* **Problem to work on**: Could you reproduce all of the records exactly?

[Collected data entries]
-*-
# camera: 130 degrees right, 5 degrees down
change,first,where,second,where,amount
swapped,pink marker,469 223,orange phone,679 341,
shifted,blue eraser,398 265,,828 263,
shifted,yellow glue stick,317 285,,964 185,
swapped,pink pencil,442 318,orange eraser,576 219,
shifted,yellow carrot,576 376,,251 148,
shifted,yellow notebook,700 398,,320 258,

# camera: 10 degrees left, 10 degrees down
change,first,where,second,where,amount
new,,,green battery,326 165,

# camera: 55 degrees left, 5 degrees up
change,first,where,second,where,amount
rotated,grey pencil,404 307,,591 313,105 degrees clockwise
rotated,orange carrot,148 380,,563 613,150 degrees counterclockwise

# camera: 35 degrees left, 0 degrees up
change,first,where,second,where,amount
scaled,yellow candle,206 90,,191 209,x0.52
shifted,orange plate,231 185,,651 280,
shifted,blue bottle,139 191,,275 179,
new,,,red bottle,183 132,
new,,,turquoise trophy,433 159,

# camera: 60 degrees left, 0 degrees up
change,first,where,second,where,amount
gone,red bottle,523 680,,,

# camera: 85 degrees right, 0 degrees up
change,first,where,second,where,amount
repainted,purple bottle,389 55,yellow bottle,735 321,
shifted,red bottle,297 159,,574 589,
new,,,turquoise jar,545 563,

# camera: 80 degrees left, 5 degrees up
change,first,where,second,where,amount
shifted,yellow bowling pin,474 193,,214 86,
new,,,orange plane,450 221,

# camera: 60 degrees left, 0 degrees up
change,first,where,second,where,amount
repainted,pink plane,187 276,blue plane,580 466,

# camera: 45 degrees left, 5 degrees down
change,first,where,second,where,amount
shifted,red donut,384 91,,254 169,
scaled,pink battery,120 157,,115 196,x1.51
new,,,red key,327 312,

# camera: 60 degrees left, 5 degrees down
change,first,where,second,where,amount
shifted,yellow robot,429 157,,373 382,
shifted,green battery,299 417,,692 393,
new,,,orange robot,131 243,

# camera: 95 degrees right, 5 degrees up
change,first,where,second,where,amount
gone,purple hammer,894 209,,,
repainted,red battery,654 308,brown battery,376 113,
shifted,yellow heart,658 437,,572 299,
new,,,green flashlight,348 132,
-*-
* **The completed task**:
# camera: 130 degrees right, 5 degrees down
change,first,where,second,where,amount
swapped,pink marker,469 223,orange phone,679 341,
shifted,blue eraser,398 265,,828 263,
shifted,yellow glue stick,317 285,,964 185,
swapped,pink pencil,442 318,orange eraser,576 219,
shifted,yellow carrot,576 376,,251 148,
shifted,yellow notebook,700 398,,320 258,

# camera: 10 degrees left, 10 degrees down
change,first,where,second,where,amount
new,,,green battery,326 165,

# camera: 55 degrees left, 5 degrees up
change,first,where,second,where,amount
rotated,grey pencil,404 307,,591 313,105 degrees clockwise
rotated,orange carrot,148 380,,563 613,150 degrees counterclockwise

# camera: 35 degrees left, 0 degrees up
change,first,where,second,where,amount
scaled,yellow candle,206 90,,191 209,x0.52
shifted,orange plate,231 185,,651 280,
shifted,blue bottle,139 191,,275 179,
new,,,red bottle,183 132,
new,,,turquoise trophy,433 159,

# camera: 60 degrees left, 0 degrees up
change,first,where,second,where,amount
gone,red bottle,523 680,,,

# camera: 85 degrees right, 0 degrees up
change,first,where,second,where,amount
repainted,purple bottle,389 55,yellow bottle,735 321,
shifted,red bottle,297 159,,574 589,
new,,,turquoise jar,545 563,

# camera: 80 degrees left, 5 degrees up
change,first,where,second,where,amount
shifted,yellow bowling pin,474 193,,214 86,
new,,,orange plane,450 221,

# camera: 60 degrees left, 0 degrees up
change,first,where,second,where,amount
repainted,pink plane,187 276,blue plane,580 466,

# camera: 45 degrees left, 5 degrees down
change,first,where,second,where,amount
shifted,red donut,384 91,,254 169,
scaled,pink battery,120 157,,115 196,x1.51
new,,,red key,327 312,

# camera: 60 degrees left, 5 degrees down
change,first,where,second,where,amount
shifted,yellow robot,429 157,,373 382,
shifted,green battery,299 417,,692 393,
new,,,orange robot,131 243,

# camera: 95 degrees right, 5 degrees up
change,first,where,second,where,amount
gone,purple hammer,894 209,,,
repainted,red battery,654 308,brown battery,376 113,
shifted,yellow heart,658 437,,572 299,
new,,,green flashlight,348 132,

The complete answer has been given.